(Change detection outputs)
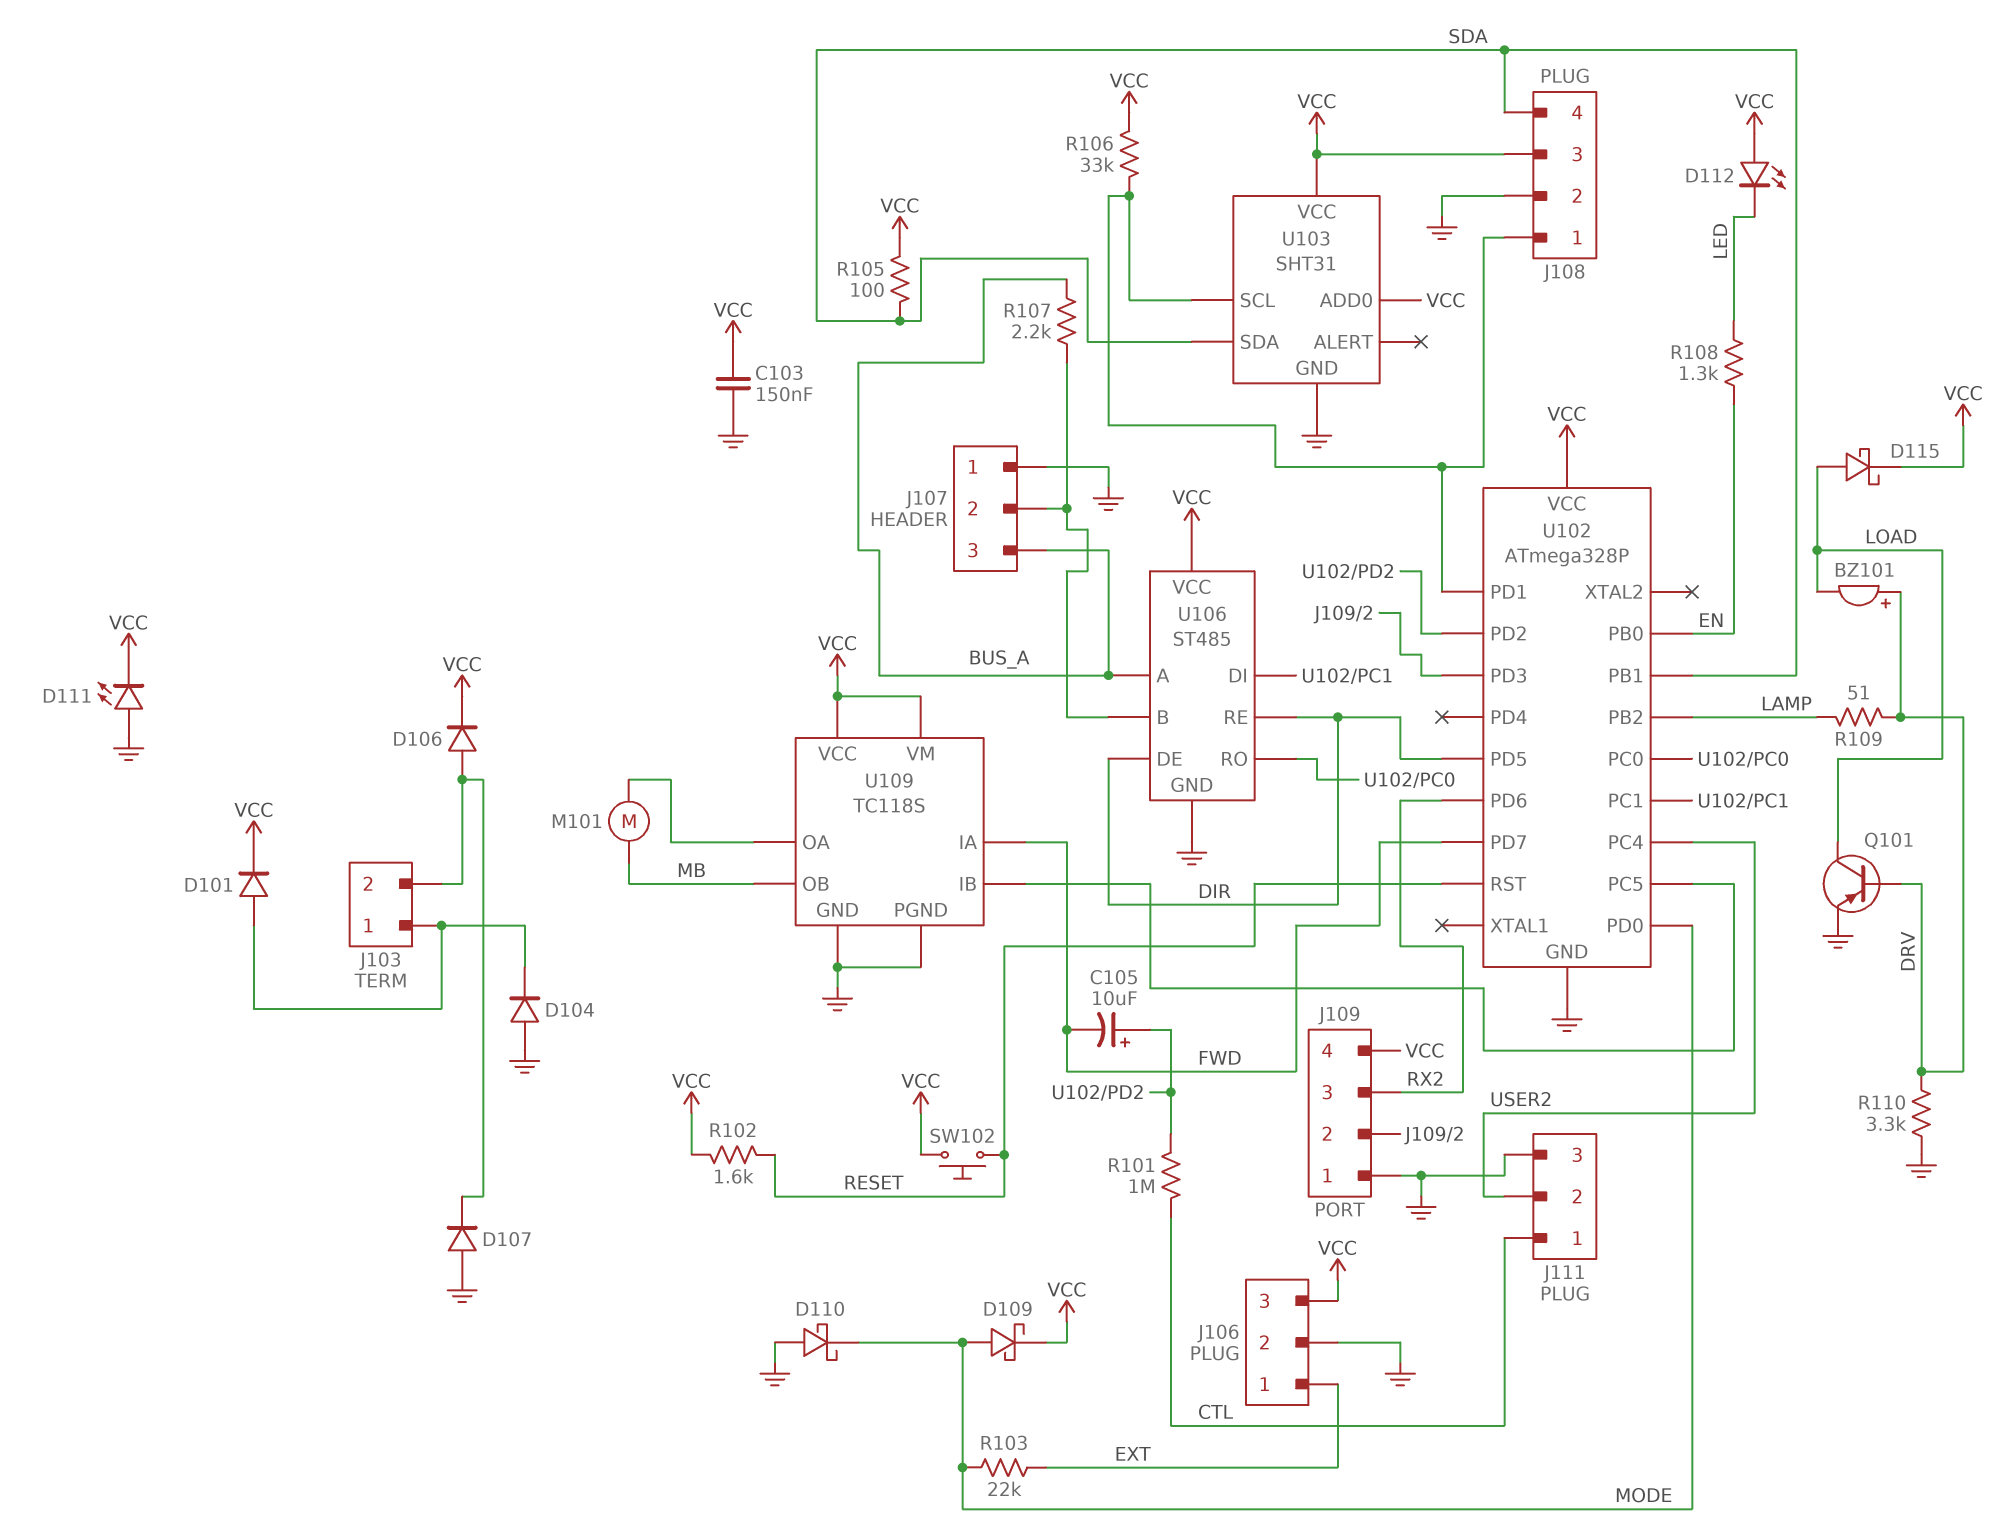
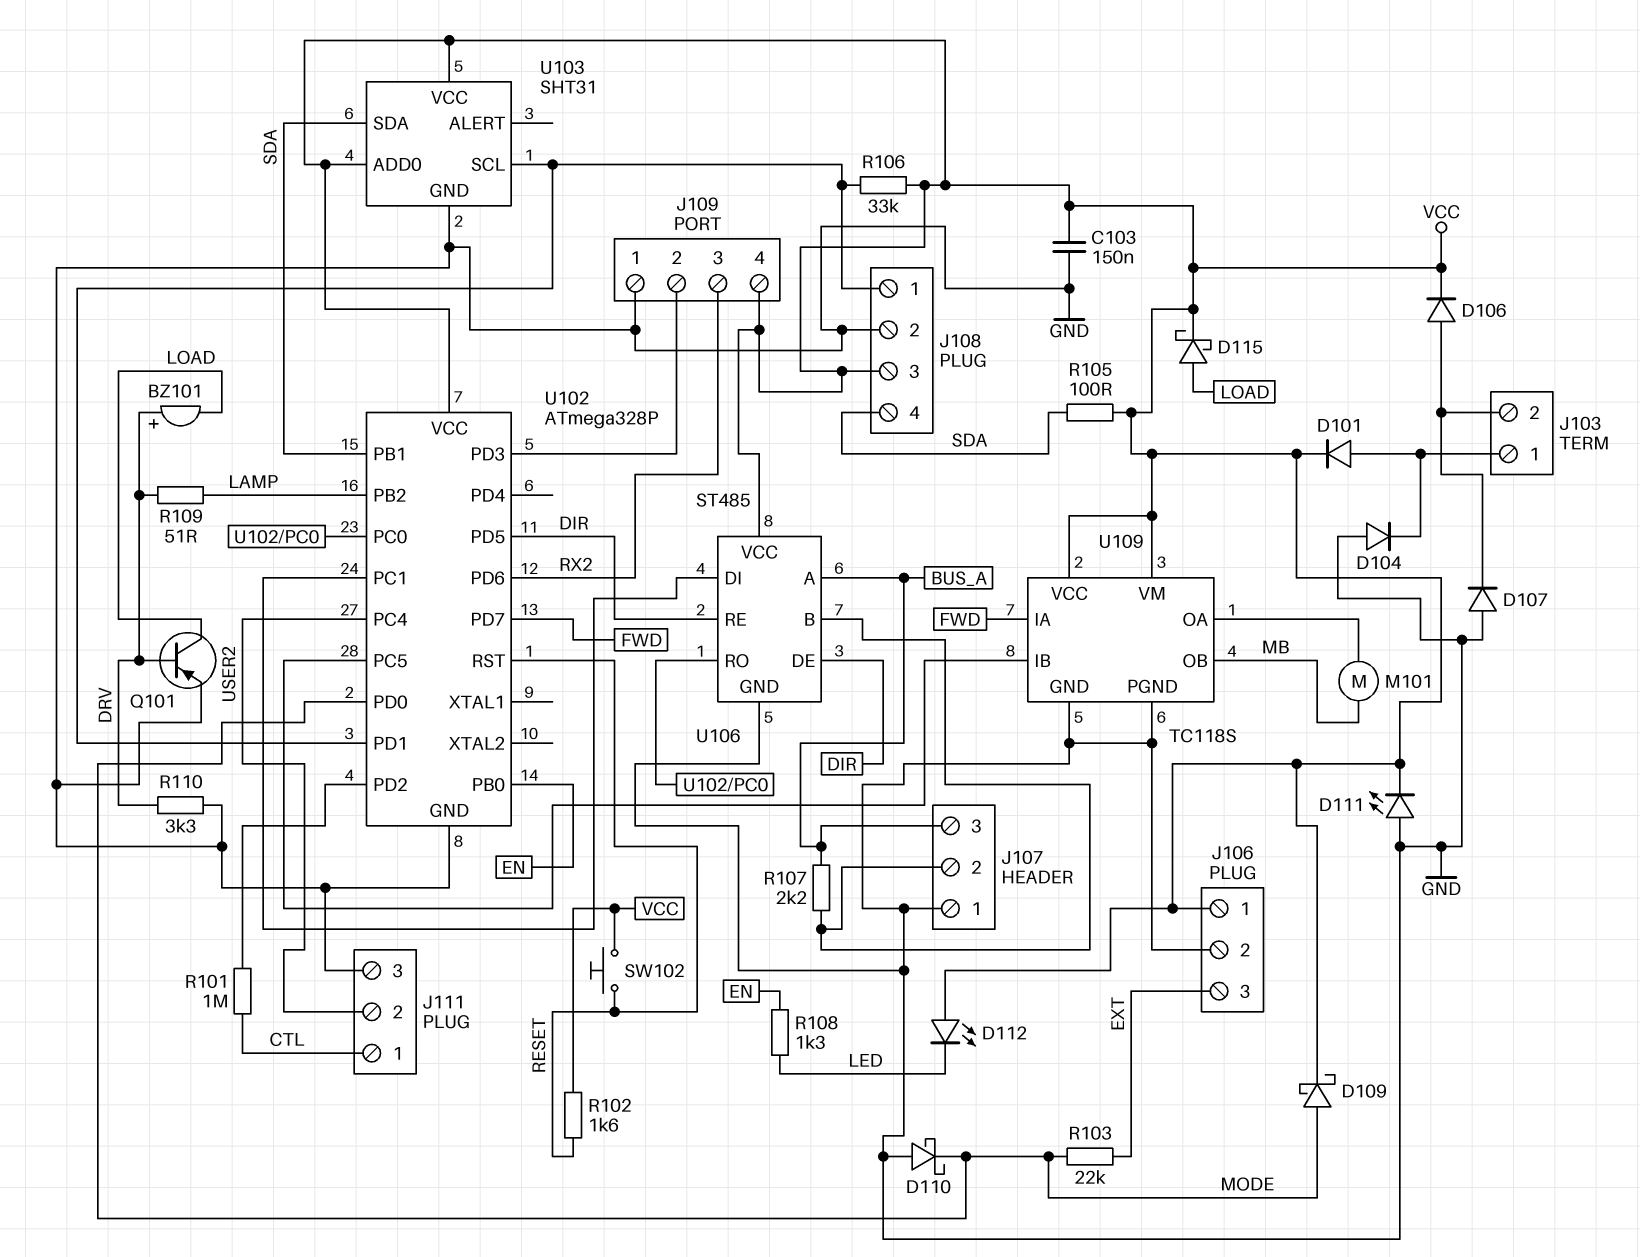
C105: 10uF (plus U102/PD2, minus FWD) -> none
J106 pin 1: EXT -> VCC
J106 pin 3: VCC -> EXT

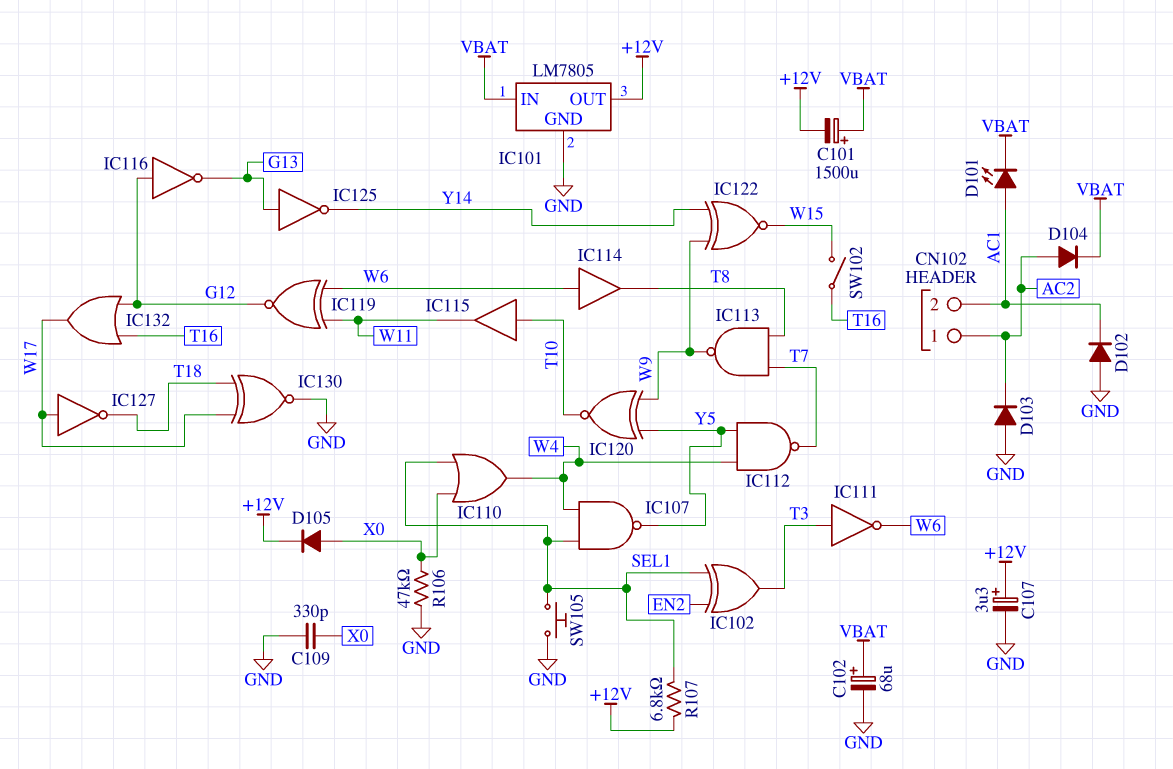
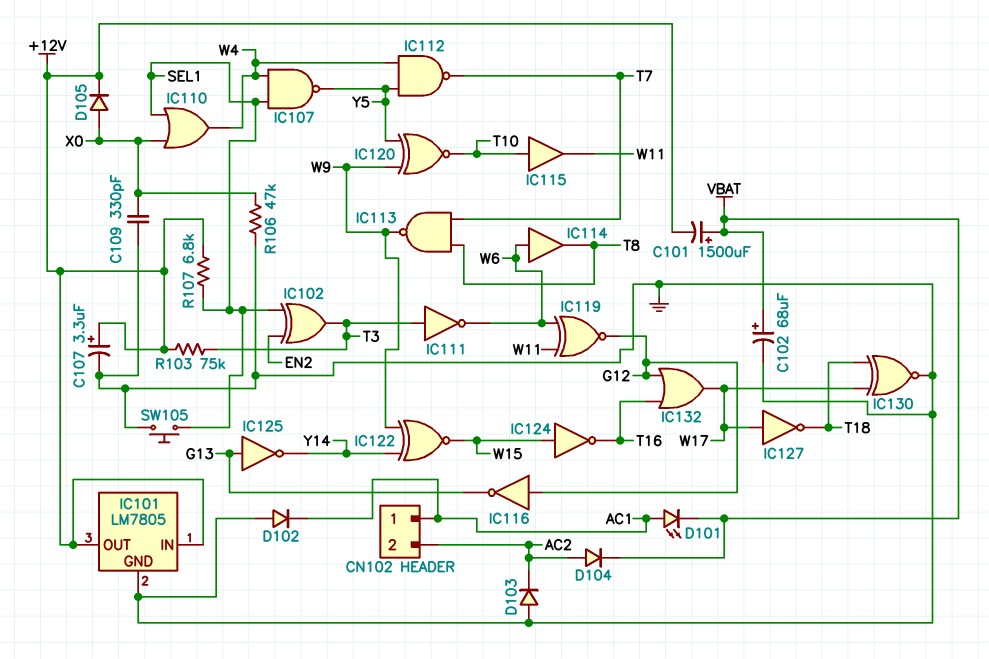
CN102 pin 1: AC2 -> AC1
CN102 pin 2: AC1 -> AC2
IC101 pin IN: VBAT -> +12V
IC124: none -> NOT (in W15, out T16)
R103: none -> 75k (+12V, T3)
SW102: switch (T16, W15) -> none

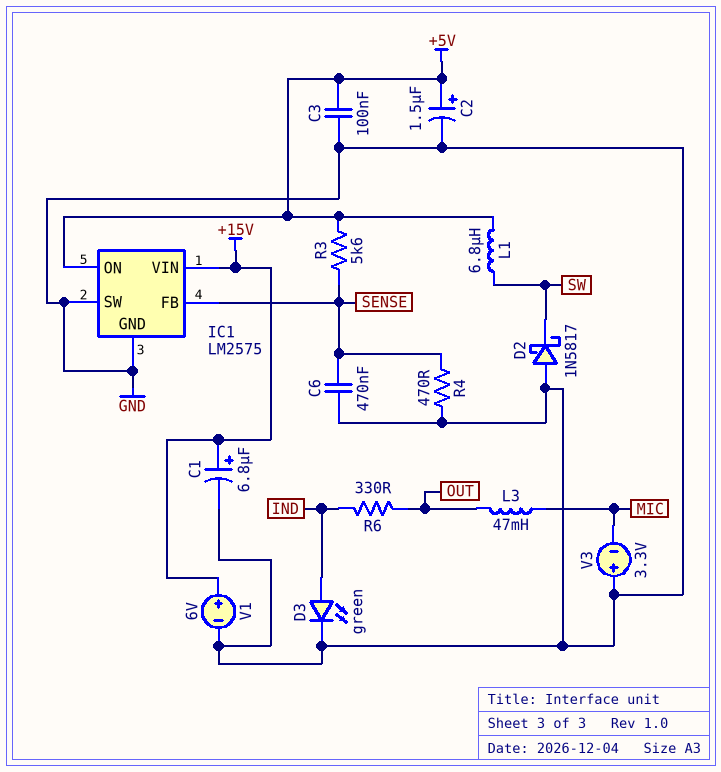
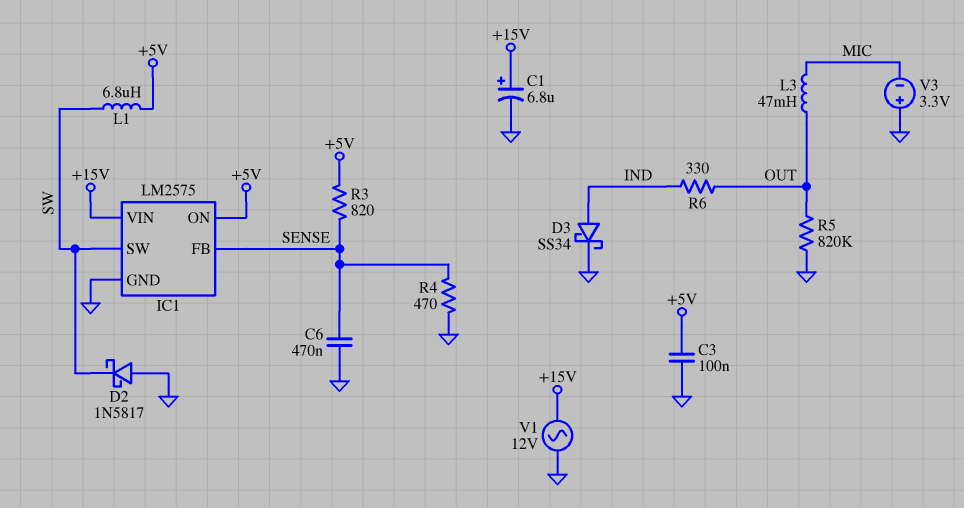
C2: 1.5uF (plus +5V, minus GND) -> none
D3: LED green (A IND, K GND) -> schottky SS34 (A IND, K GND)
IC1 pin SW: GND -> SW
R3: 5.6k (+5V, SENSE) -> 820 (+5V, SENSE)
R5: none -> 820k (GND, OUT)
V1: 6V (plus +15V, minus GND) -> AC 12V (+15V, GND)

### [EXERCISE GOAL]
Filter the entries above and keep only the lines with the word "plus".

### [SOLUTION FOR THIS TASK]
C105: 10uF (plus U102/PD2, minus FWD) -> none
C2: 1.5uF (plus +5V, minus GND) -> none
V1: 6V (plus +15V, minus GND) -> AC 12V (+15V, GND)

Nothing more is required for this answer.